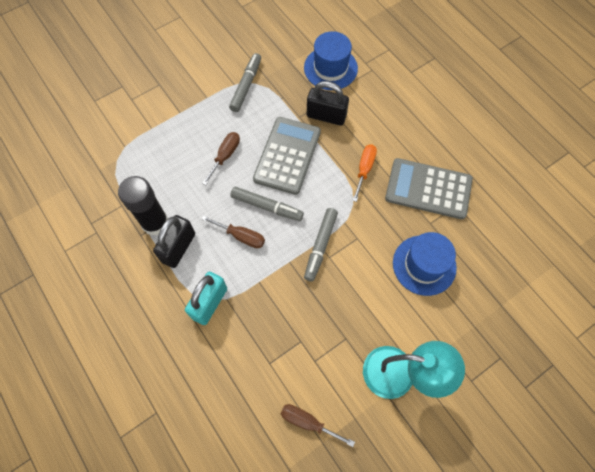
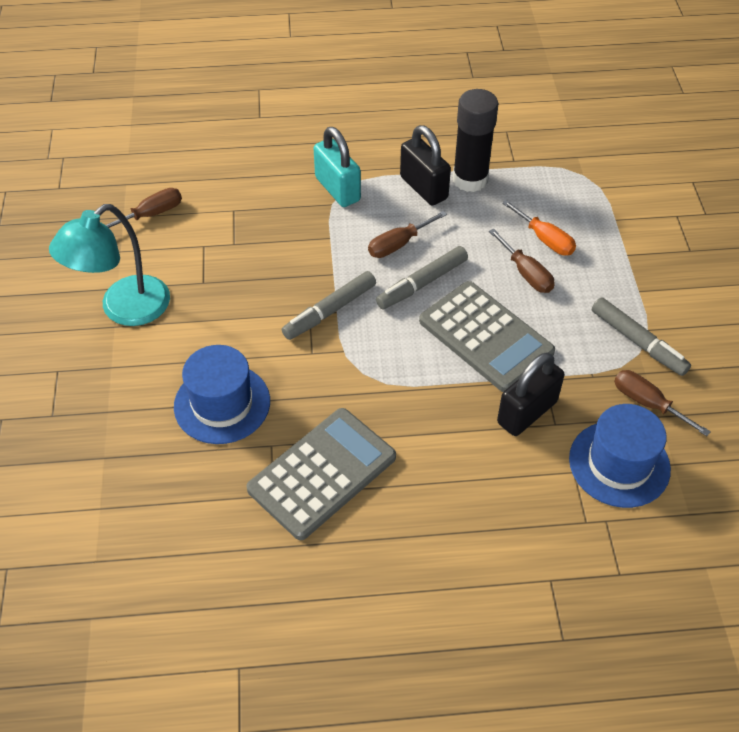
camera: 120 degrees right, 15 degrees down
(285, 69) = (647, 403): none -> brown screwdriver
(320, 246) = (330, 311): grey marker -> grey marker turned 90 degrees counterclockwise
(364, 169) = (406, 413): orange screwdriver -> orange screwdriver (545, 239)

Task to complete >>
Output the data exactly as it appears. The pictures do not belong in it.

Task answer >>
camera: 120 degrees right, 15 degrees down
(285, 69) = (647, 403): none -> brown screwdriver
(320, 246) = (330, 311): grey marker -> grey marker turned 90 degrees counterclockwise
(364, 169) = (406, 413): orange screwdriver -> orange screwdriver (545, 239)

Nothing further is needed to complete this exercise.